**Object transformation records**
# # # #
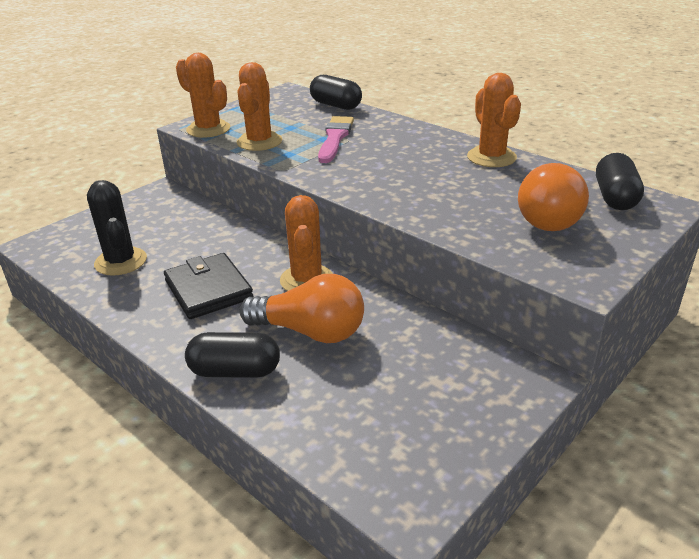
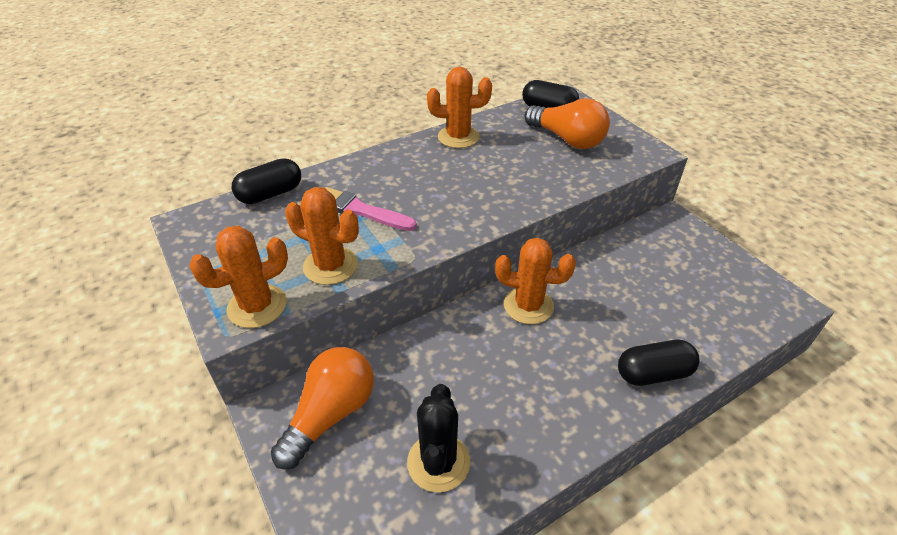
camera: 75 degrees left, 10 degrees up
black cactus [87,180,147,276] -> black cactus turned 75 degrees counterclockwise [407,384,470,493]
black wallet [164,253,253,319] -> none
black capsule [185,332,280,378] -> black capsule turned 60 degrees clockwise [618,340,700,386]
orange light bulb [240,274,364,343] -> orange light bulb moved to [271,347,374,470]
# # # #
**Exercise instructions**
Could you copy the lines above exactly and skip the images?

**Task response**
camera: 75 degrees left, 10 degrees up
black cactus [87,180,147,276] -> black cactus turned 75 degrees counterclockwise [407,384,470,493]
black wallet [164,253,253,319] -> none
black capsule [185,332,280,378] -> black capsule turned 60 degrees clockwise [618,340,700,386]
orange light bulb [240,274,364,343] -> orange light bulb moved to [271,347,374,470]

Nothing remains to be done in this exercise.